─── Source data ───
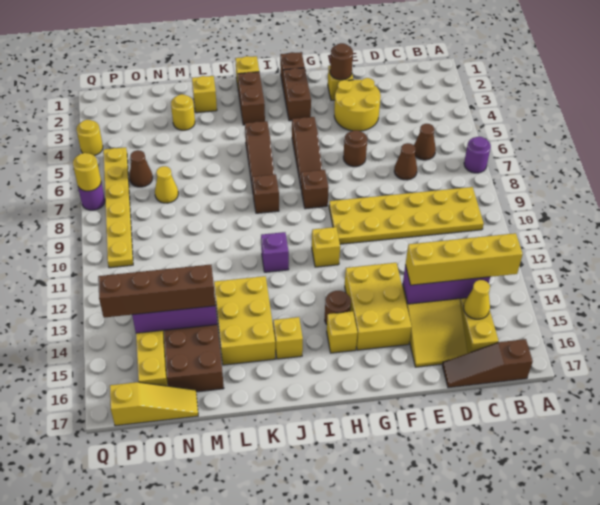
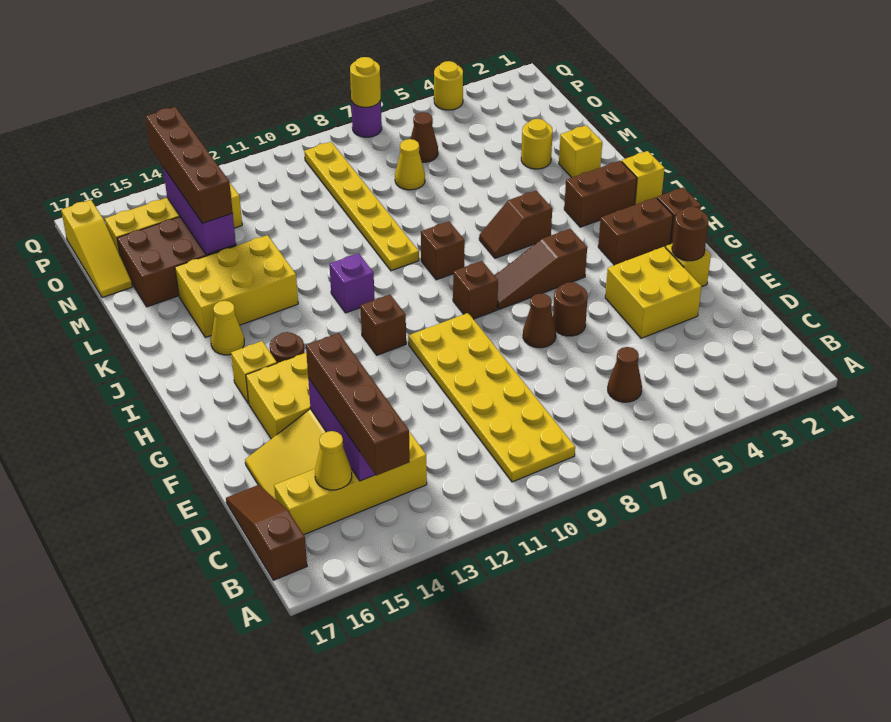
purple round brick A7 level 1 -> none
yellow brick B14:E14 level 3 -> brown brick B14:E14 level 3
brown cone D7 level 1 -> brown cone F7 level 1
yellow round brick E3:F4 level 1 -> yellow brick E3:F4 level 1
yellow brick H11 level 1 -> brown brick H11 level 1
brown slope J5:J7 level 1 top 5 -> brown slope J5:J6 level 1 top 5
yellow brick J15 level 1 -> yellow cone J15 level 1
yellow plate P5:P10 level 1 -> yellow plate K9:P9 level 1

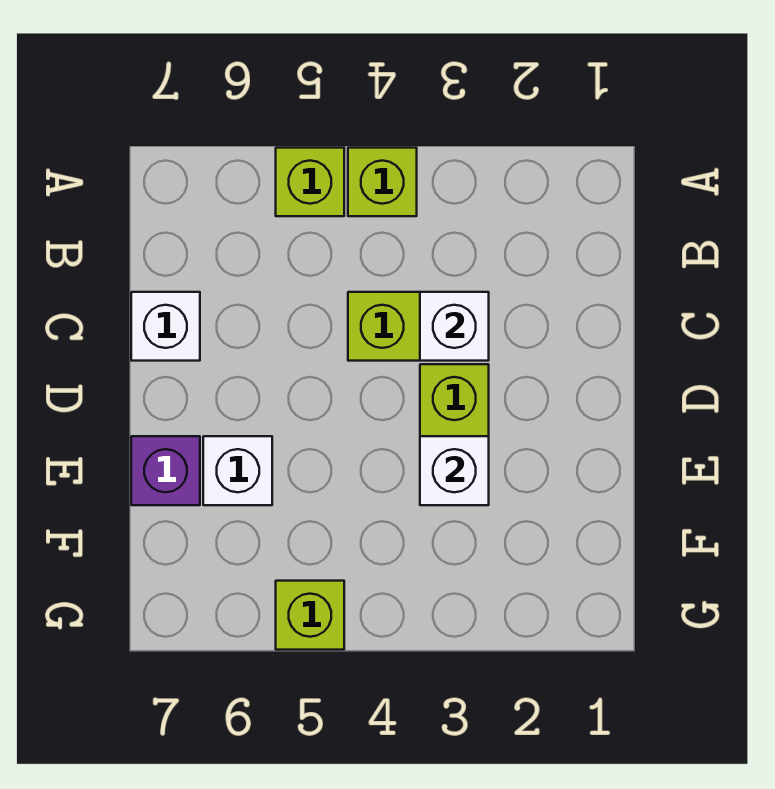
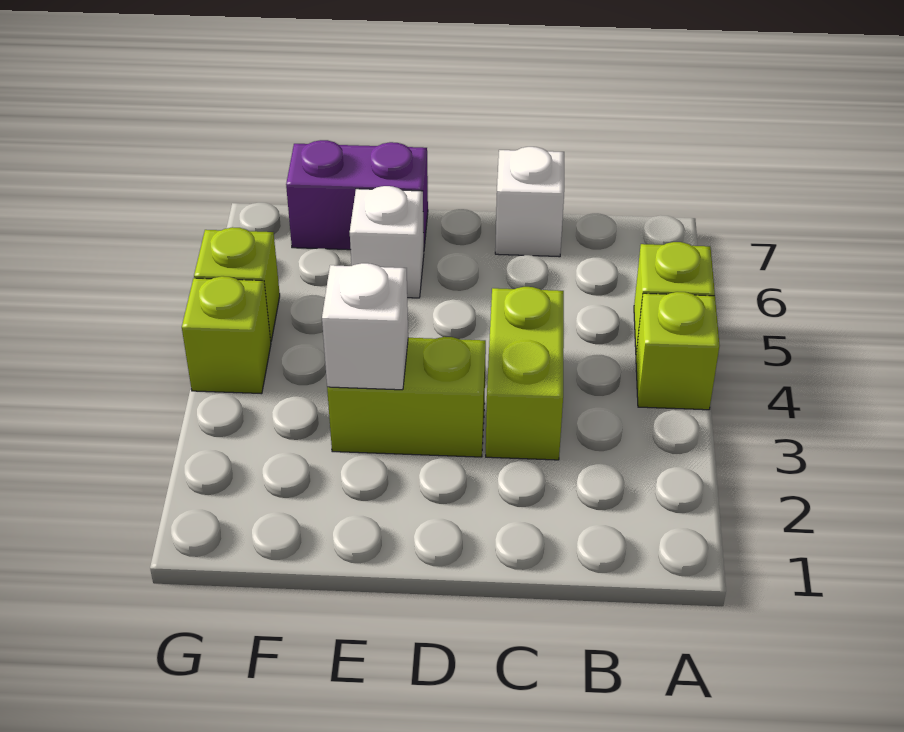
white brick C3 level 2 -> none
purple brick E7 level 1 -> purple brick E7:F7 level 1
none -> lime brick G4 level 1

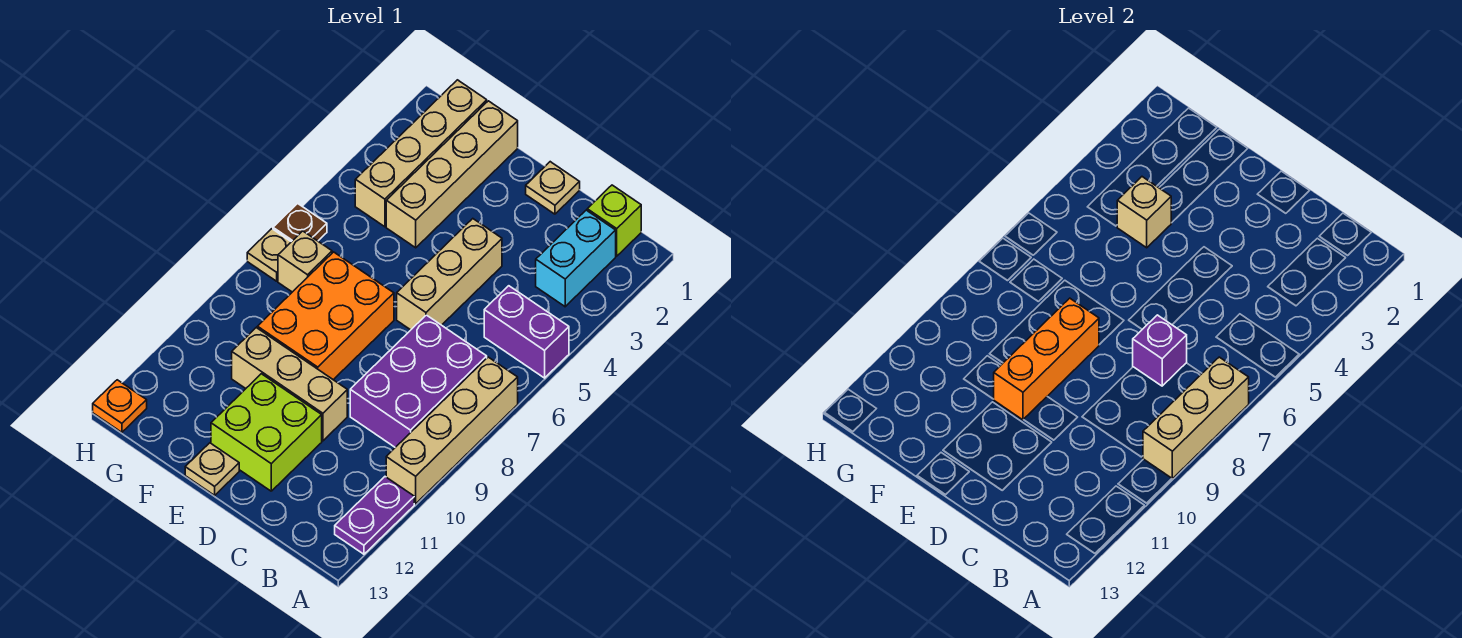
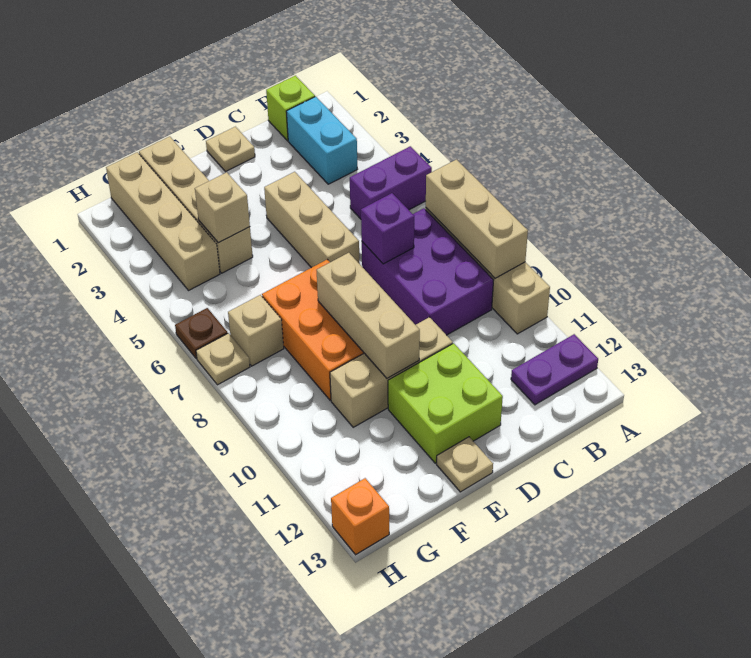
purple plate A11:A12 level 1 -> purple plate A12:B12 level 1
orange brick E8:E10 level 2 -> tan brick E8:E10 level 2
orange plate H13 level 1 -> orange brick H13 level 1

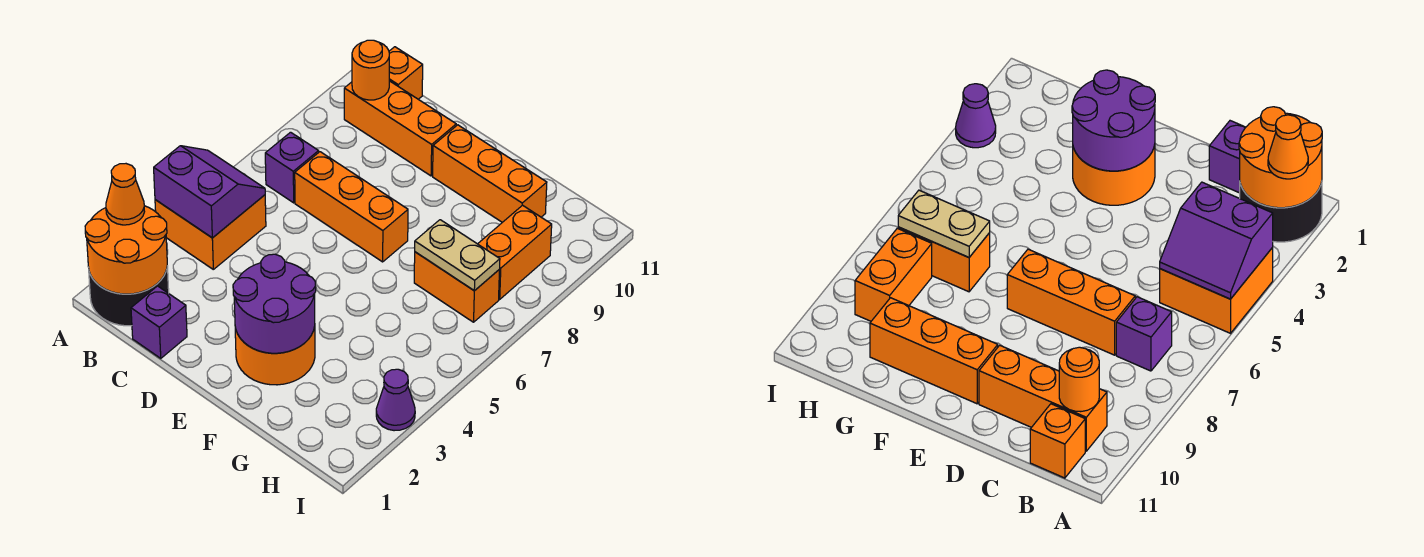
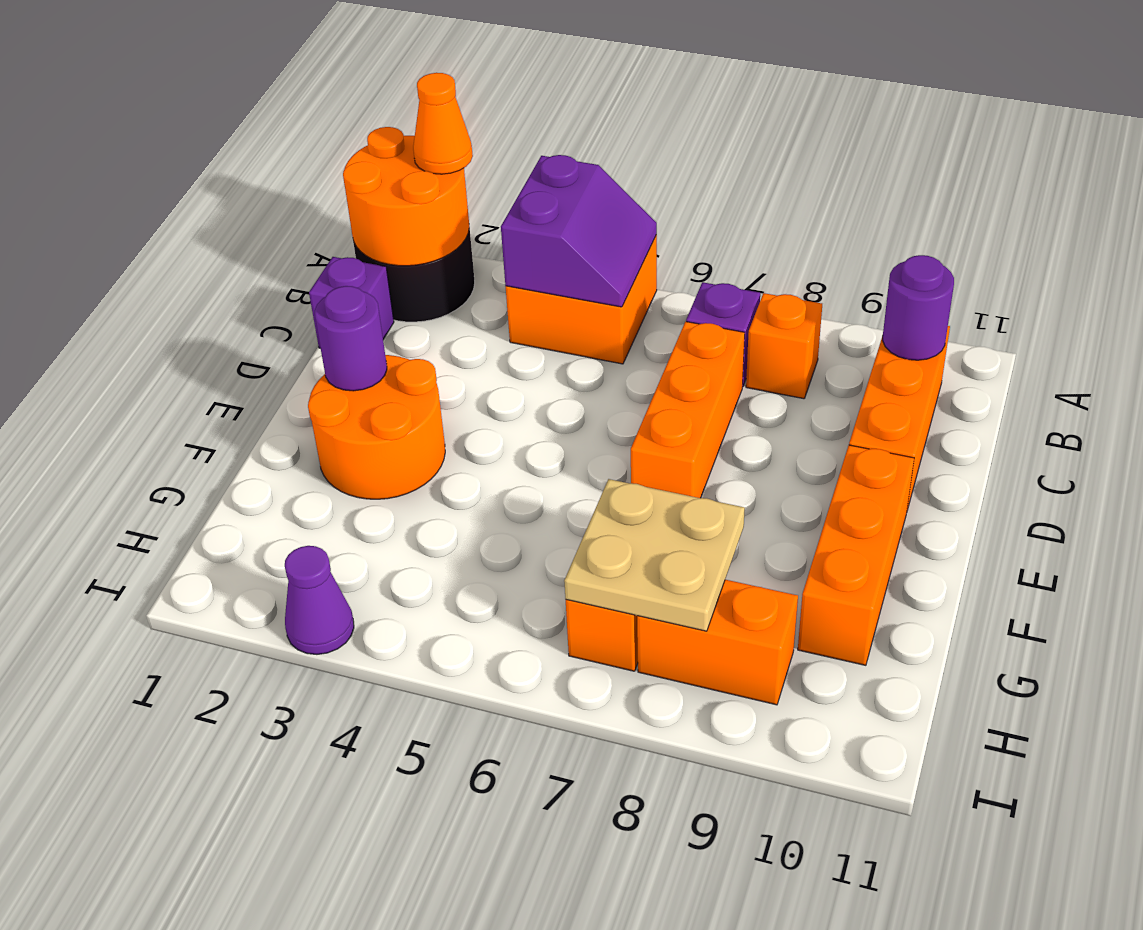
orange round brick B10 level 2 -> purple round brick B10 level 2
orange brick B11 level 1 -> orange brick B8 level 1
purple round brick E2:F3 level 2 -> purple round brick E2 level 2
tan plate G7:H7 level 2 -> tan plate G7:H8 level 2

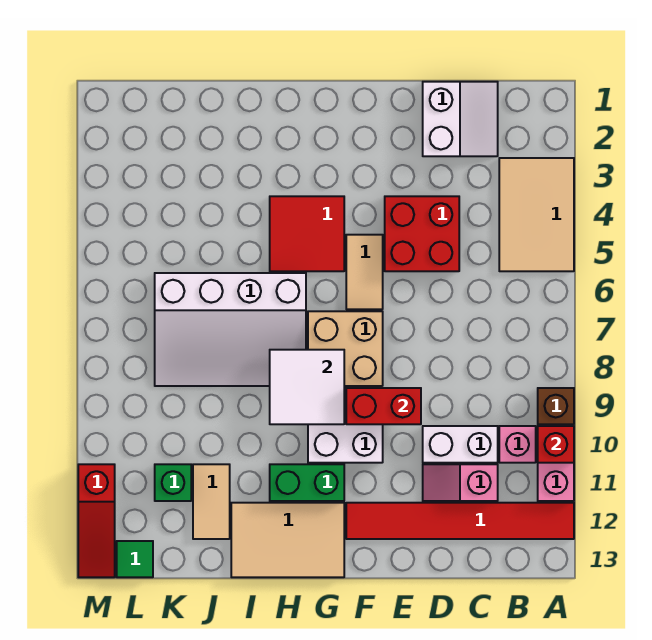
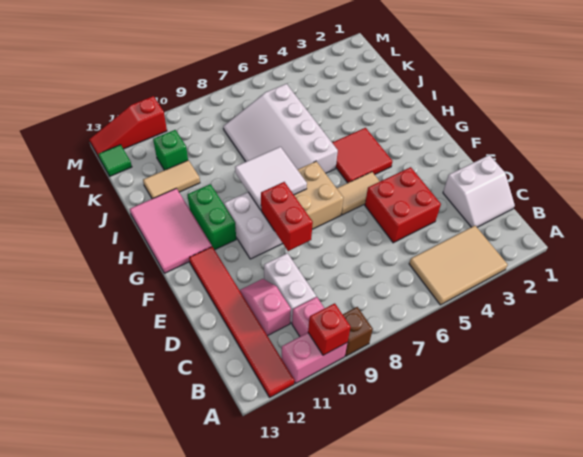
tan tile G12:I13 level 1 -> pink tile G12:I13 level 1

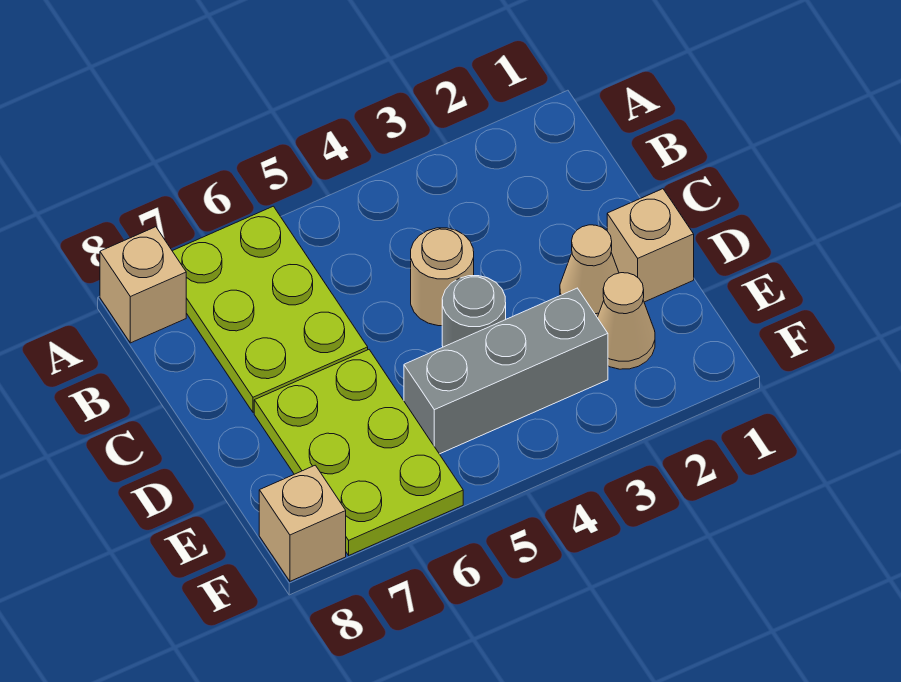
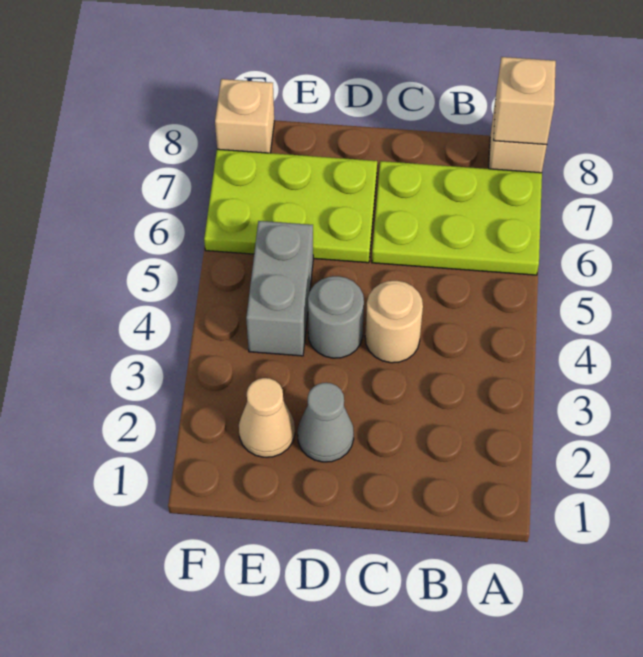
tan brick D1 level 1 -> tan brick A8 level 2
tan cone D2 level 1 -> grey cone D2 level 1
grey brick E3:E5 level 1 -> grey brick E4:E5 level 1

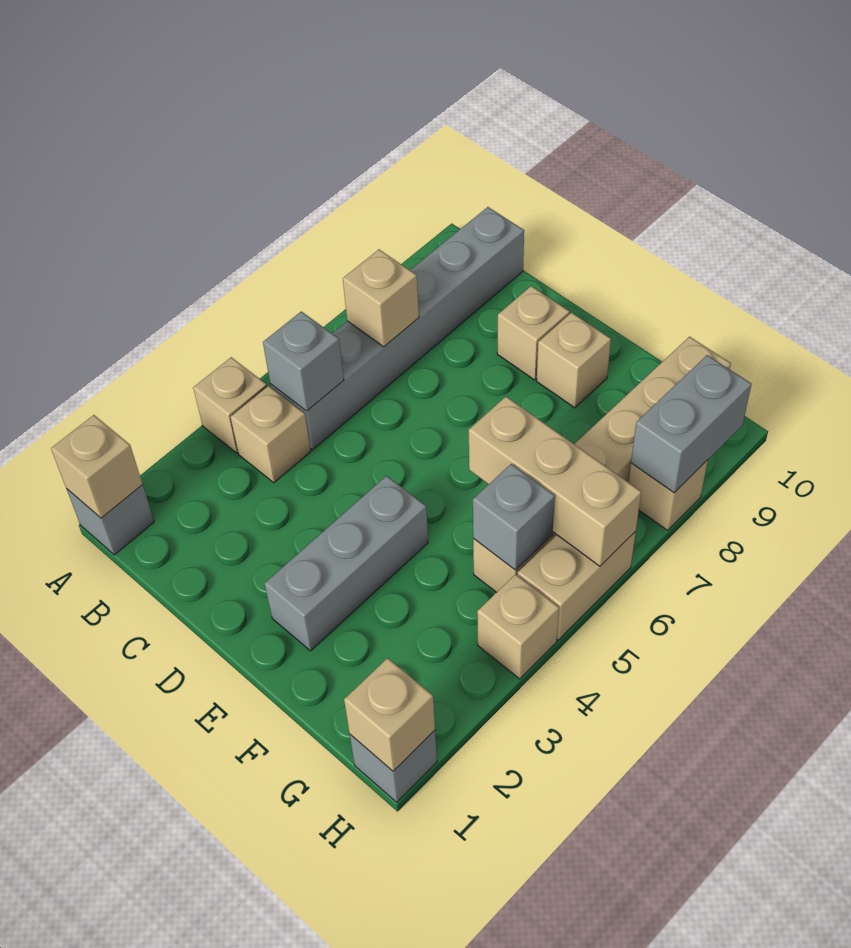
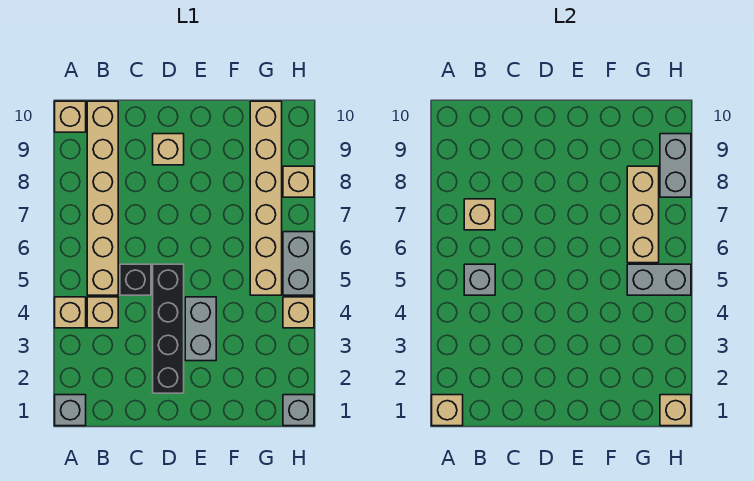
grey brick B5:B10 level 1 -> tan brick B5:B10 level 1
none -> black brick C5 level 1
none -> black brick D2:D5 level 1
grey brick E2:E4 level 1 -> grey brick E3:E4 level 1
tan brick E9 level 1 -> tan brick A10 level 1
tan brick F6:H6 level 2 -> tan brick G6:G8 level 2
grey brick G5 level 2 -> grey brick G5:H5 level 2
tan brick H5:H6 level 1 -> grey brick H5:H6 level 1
───
> [Task brief]:
Above are the records; copy from them only the lines starting at the one containing "orange plate H13" and ending at the one containing "tan tile G12:I13", exactly and without pictures.

> [Task solution]:
orange plate H13 level 1 -> orange brick H13 level 1

orange round brick B10 level 2 -> purple round brick B10 level 2
orange brick B11 level 1 -> orange brick B8 level 1
purple round brick E2:F3 level 2 -> purple round brick E2 level 2
tan plate G7:H7 level 2 -> tan plate G7:H8 level 2

tan tile G12:I13 level 1 -> pink tile G12:I13 level 1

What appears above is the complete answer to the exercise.